Content starts

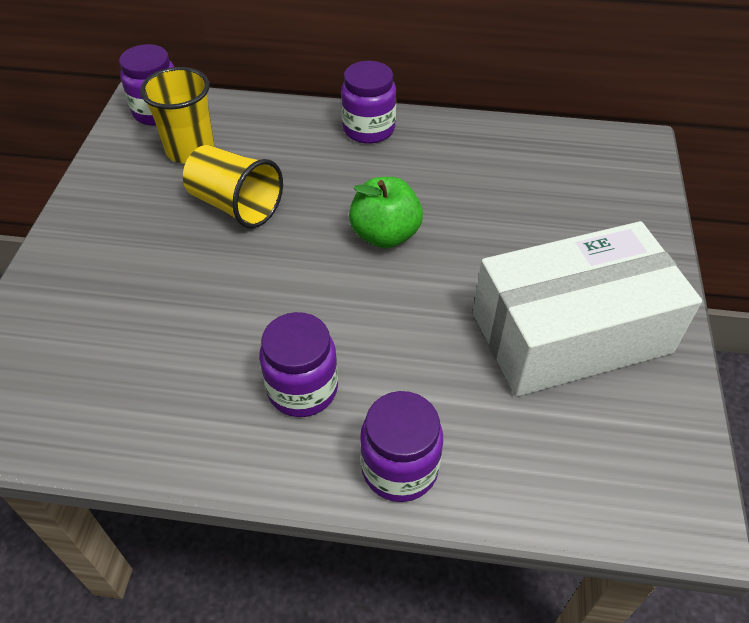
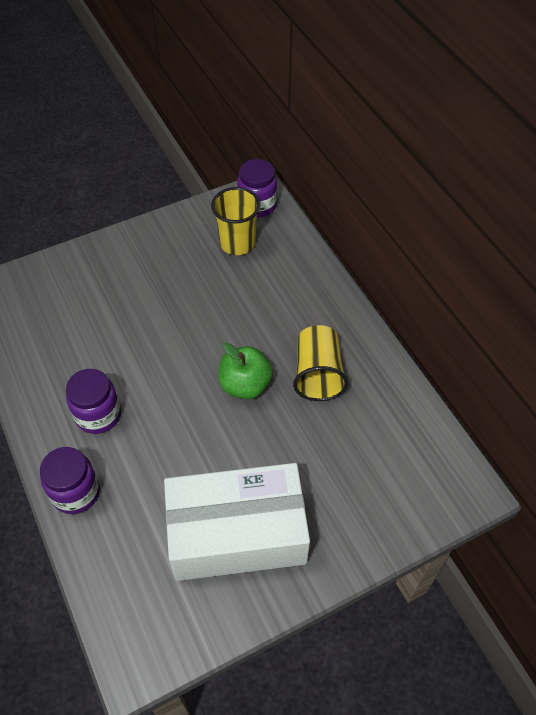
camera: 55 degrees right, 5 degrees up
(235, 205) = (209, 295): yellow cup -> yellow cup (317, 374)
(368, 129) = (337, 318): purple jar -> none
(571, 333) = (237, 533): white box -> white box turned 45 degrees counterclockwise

Content ends
Content starts

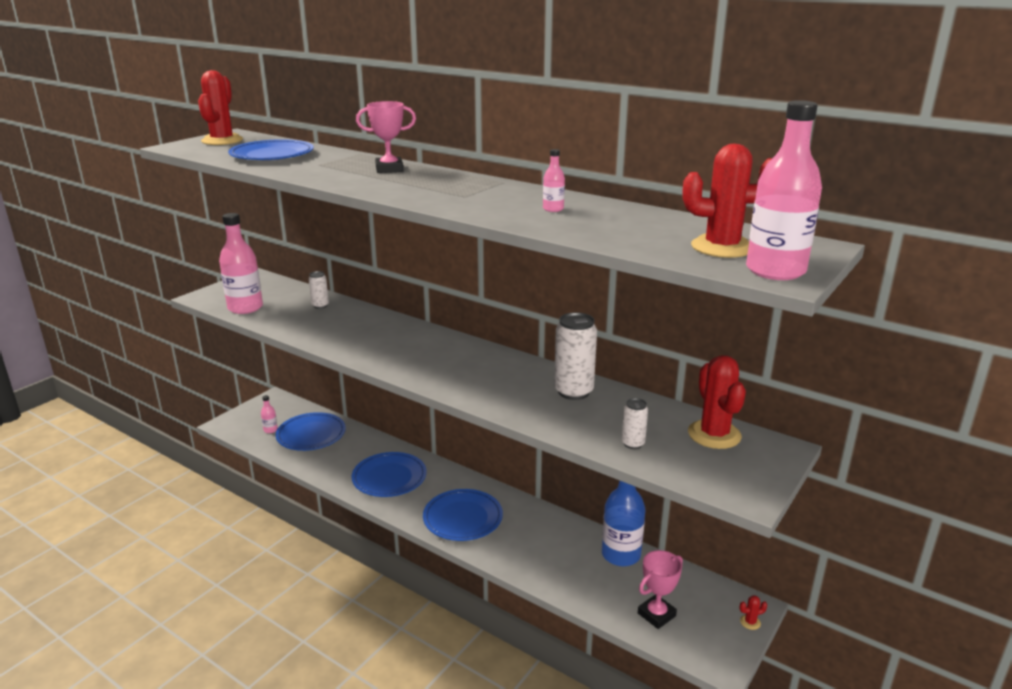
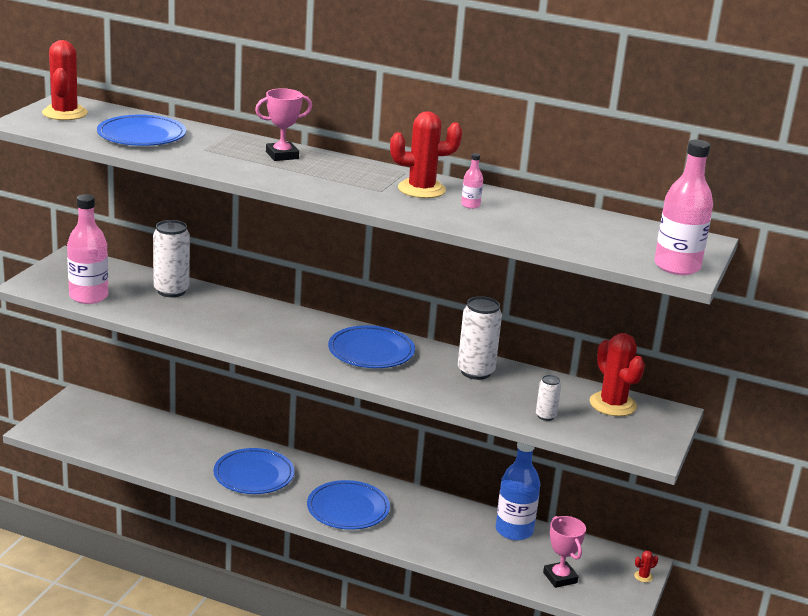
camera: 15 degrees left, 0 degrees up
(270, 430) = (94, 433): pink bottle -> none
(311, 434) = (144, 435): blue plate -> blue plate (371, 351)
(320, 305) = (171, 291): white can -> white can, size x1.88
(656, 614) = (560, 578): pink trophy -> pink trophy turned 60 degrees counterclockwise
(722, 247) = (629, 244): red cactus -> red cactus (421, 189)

Content ends
Content starts

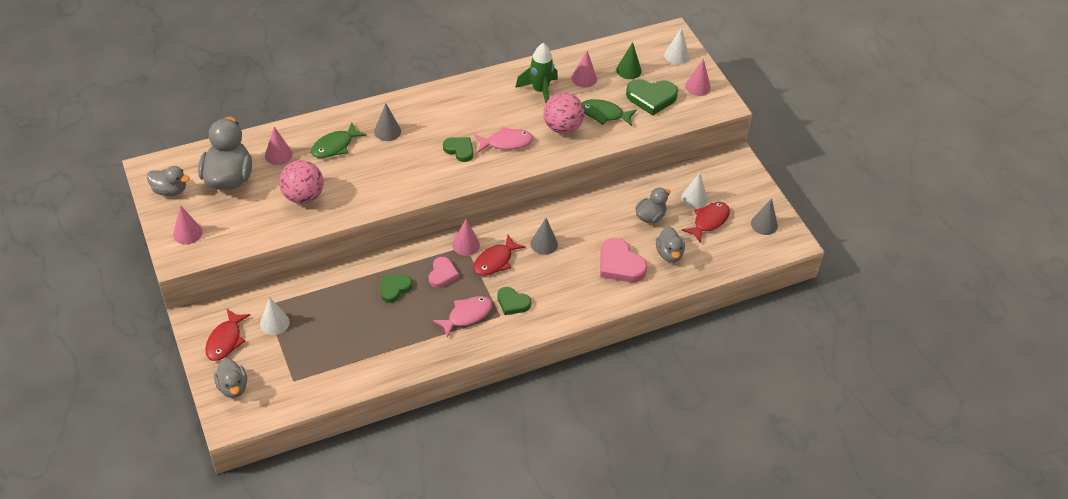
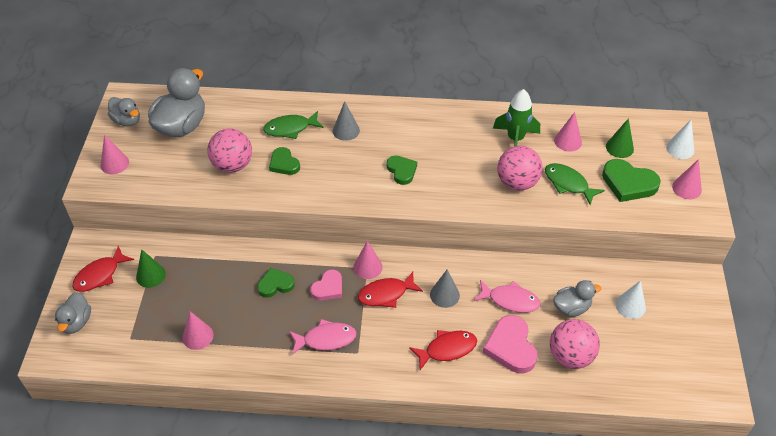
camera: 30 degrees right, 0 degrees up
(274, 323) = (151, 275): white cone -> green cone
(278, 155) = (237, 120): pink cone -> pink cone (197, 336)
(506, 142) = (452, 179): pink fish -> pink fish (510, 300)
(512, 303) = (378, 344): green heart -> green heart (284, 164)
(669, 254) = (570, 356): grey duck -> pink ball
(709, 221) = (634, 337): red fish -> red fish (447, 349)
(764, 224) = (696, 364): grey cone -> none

Content ends

AIM OF THE EXERCISE – Gather from the records above every line containing the string "cone".

SOLUTION TO THE EXERCISE –
(274, 323) = (151, 275): white cone -> green cone
(278, 155) = (237, 120): pink cone -> pink cone (197, 336)
(764, 224) = (696, 364): grey cone -> none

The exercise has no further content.